Segment Start: Records to use

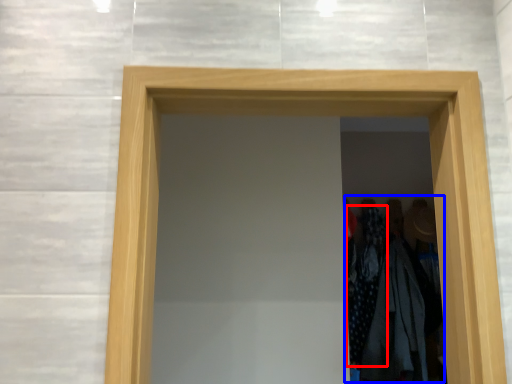
Question: Which of the following is the closest to the observer, clothing (highlighted by a red box) or laundry (highlighted by a blue box)?

Choices:
 (A) clothing
 (B) laundry

Answer: (B)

Segment End: Records to use

** What the task asks **
Copy every one of the records above word for word, omitting the pictures.

** Exercise output **
Question: Which of the following is the closest to the observer, clothing (highlighted by a red box) or laundry (highlighted by a blue box)?

Choices:
 (A) clothing
 (B) laundry

Answer: (B)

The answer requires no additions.